Scene images with change listings

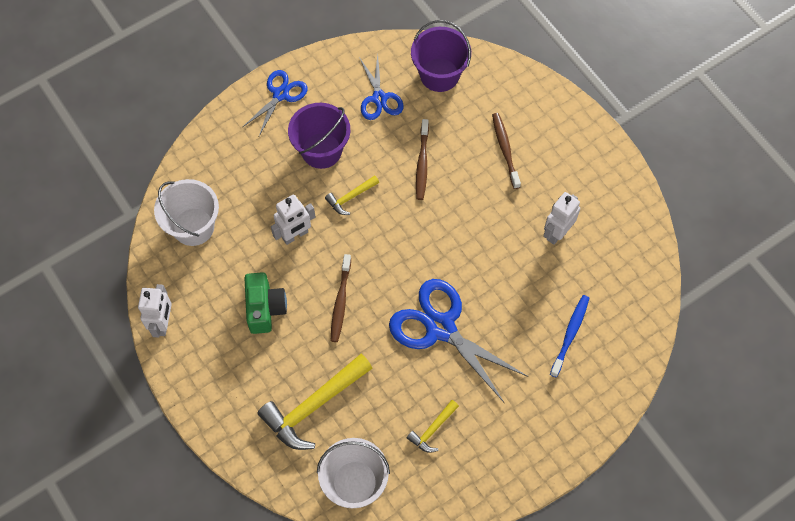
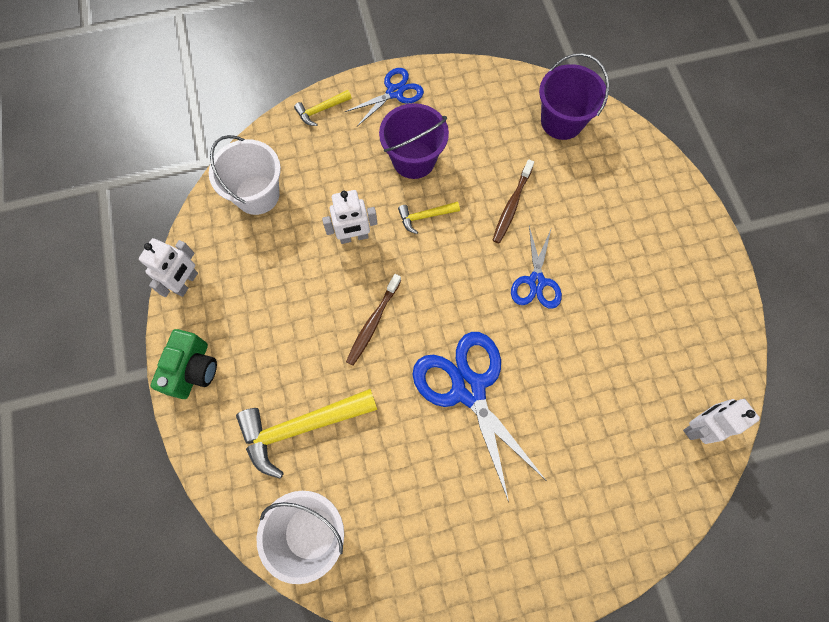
camera: 20 degrees right, 5 degrees up
(265, 308) = (293, 303): green camera -> green camera (193, 370)
(379, 98) = (491, 126): blue scissors -> blue scissors (536, 281)
(432, 429) = (418, 503): yellow hammer -> yellow hammer (321, 110)
(505, 149) = (605, 219): brown toothbrush -> none
(557, 233) = (632, 327): white robot -> white robot (697, 426)
(570, 334) = (610, 448): blue toothbrush -> none

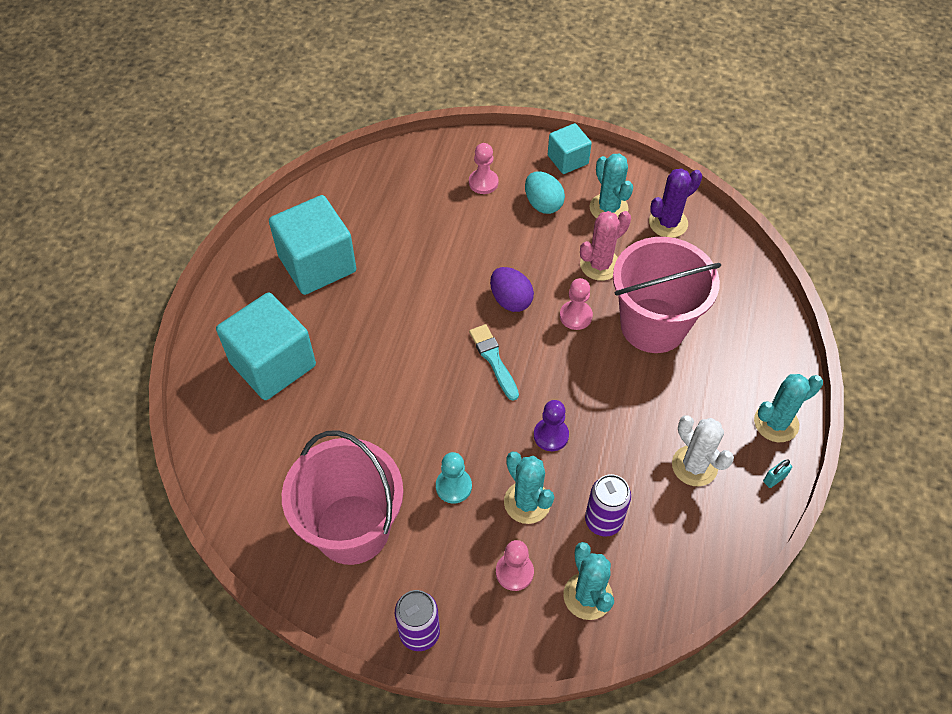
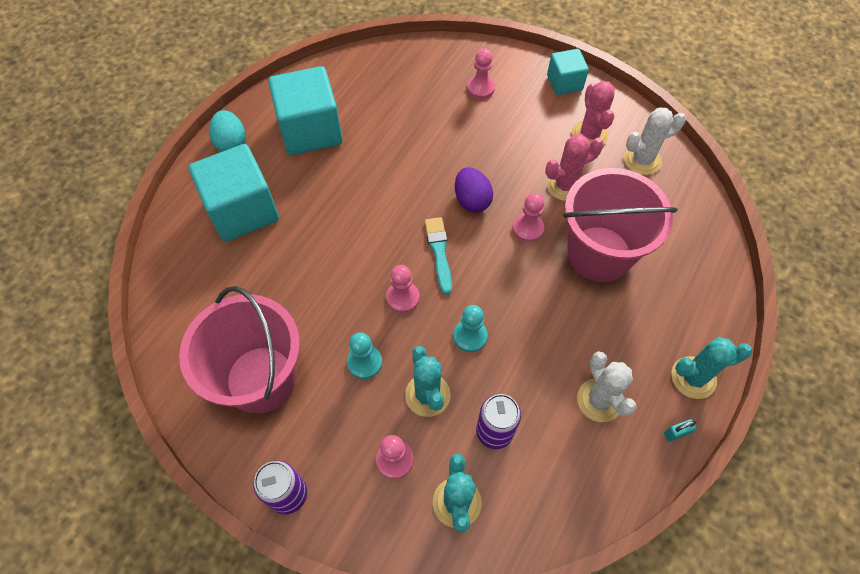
camera: 15 degrees right, 5 degrees up
(471, 414) = (403, 297): none -> pink pawn
(543, 204) = (529, 118): turquoise egg -> turquoise egg (231, 143)
(551, 435) = (470, 336): purple pawn -> turquoise pawn
(608, 208) = (589, 135): turquoise cactus -> pink cactus
(668, 223) = (642, 160): purple cactus -> white cactus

◆ What you need to do ◆
The records above should be repeated exactly, with no pictures in the copy.

◆ Solved problem ◆
camera: 20 degrees right, 5 degrees up
(265, 308) = (293, 303): green camera -> green camera (193, 370)
(379, 98) = (491, 126): blue scissors -> blue scissors (536, 281)
(432, 429) = (418, 503): yellow hammer -> yellow hammer (321, 110)
(505, 149) = (605, 219): brown toothbrush -> none
(557, 233) = (632, 327): white robot -> white robot (697, 426)
(570, 334) = (610, 448): blue toothbrush -> none

camera: 15 degrees right, 5 degrees up
(471, 414) = (403, 297): none -> pink pawn
(543, 204) = (529, 118): turquoise egg -> turquoise egg (231, 143)
(551, 435) = (470, 336): purple pawn -> turquoise pawn
(608, 208) = (589, 135): turquoise cactus -> pink cactus
(668, 223) = (642, 160): purple cactus -> white cactus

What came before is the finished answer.